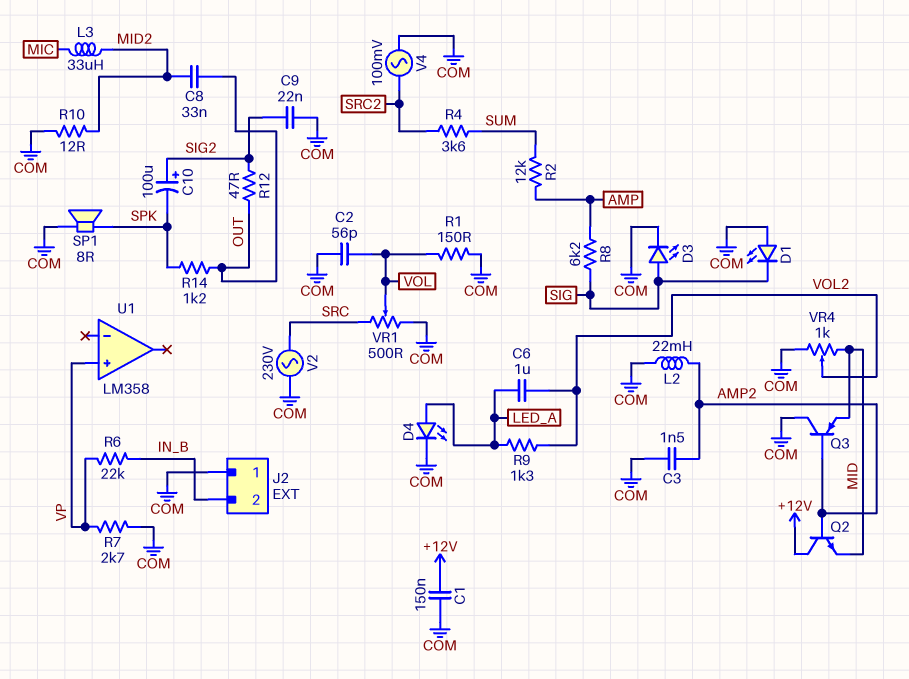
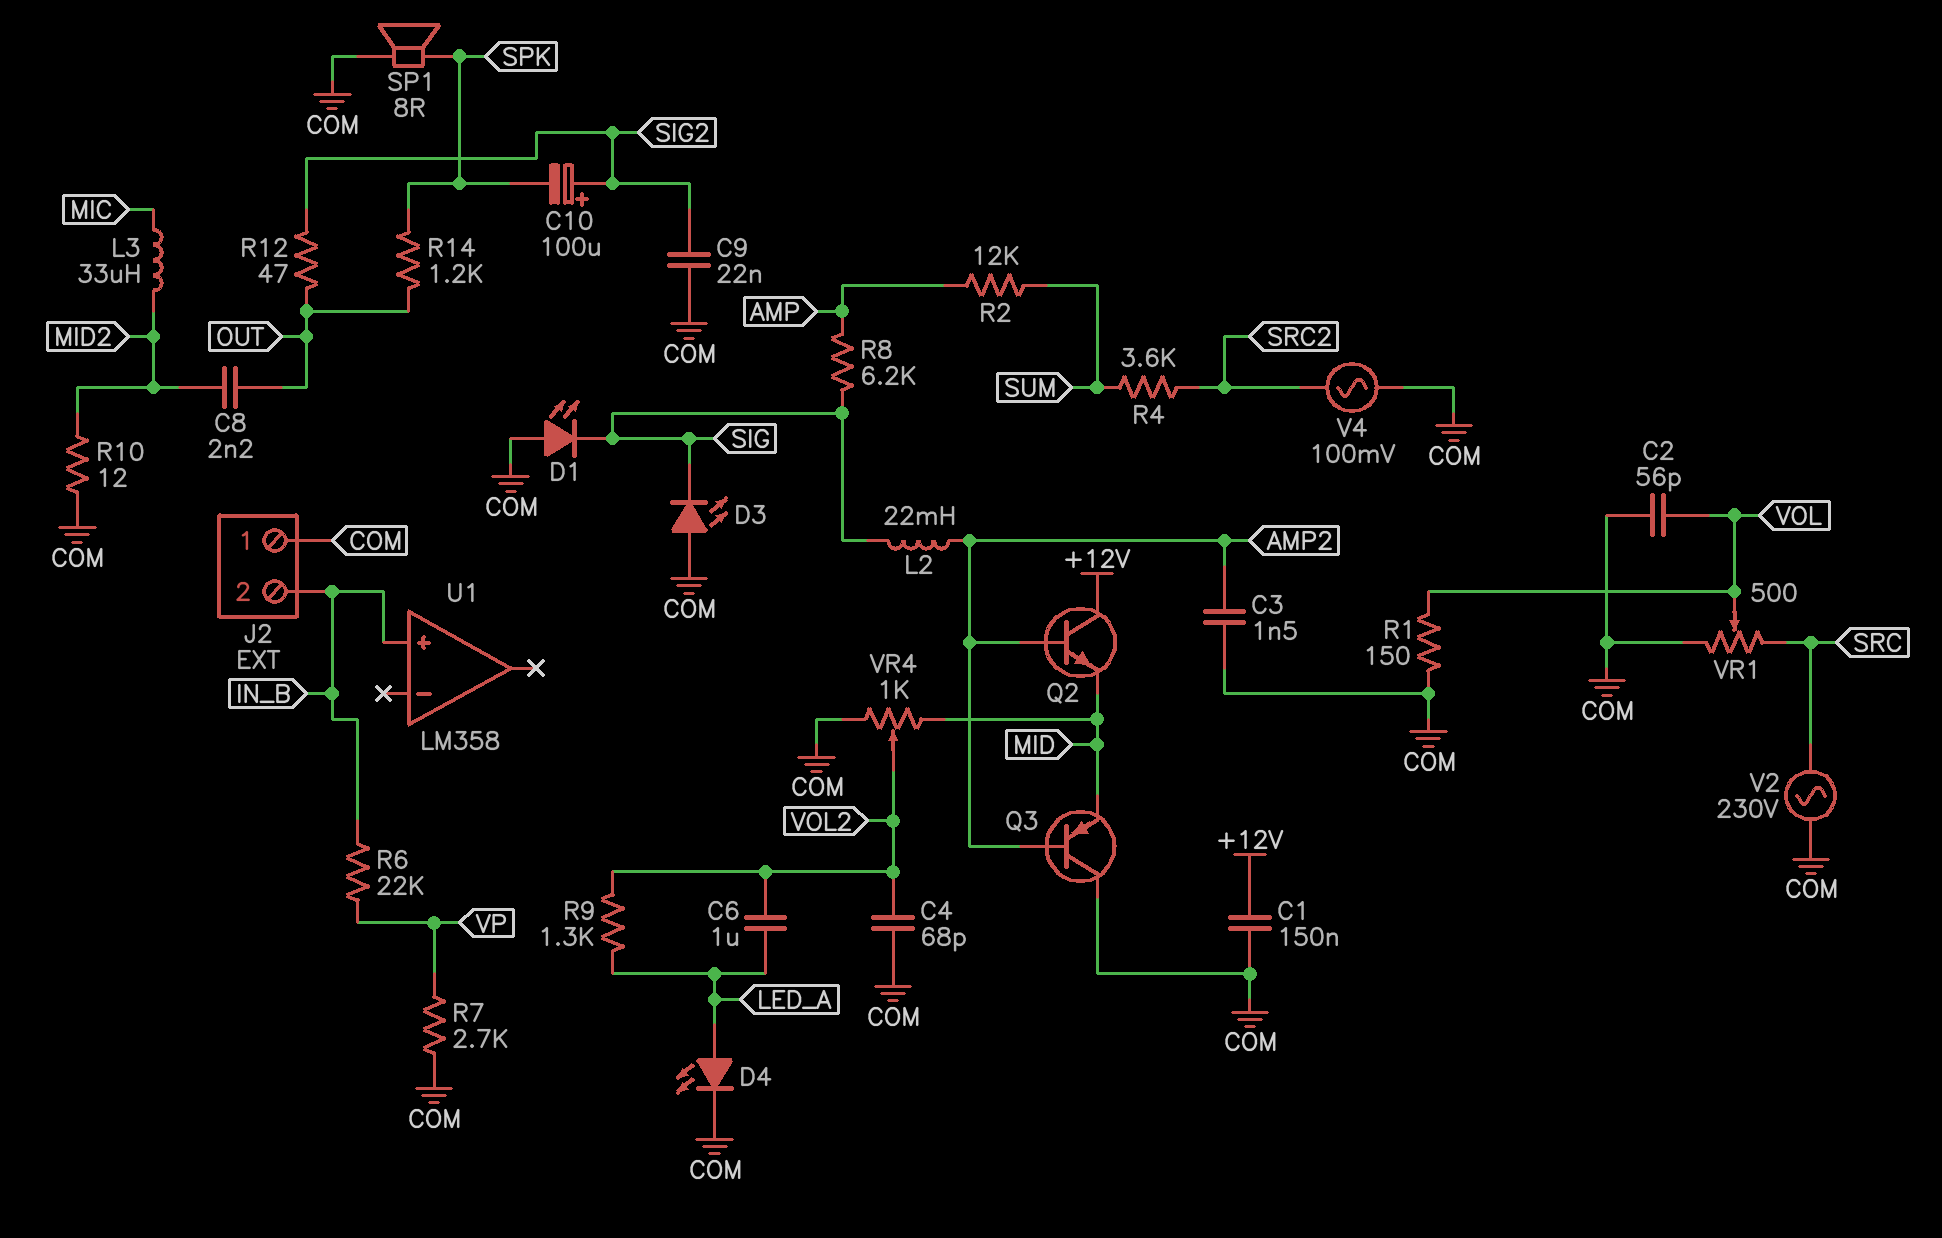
C4: none -> 68pF (COM, VOL2)
C8: 33nF (MID2, OUT) -> 2.2nF (MID2, OUT)
D3: LED (A SIG, K COM) -> LED (A COM, K SIG)
L2: 22mH (AMP2, COM) -> 22mH (AMP2, SIG)
U1 pin in+: VP -> IN_B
-- -- --
Instructions for the task:
All entries need to be duplicated exactly, apart from the images.

Task answer:
C4: none -> 68pF (COM, VOL2)
C8: 33nF (MID2, OUT) -> 2.2nF (MID2, OUT)
D3: LED (A SIG, K COM) -> LED (A COM, K SIG)
L2: 22mH (AMP2, COM) -> 22mH (AMP2, SIG)
U1 pin in+: VP -> IN_B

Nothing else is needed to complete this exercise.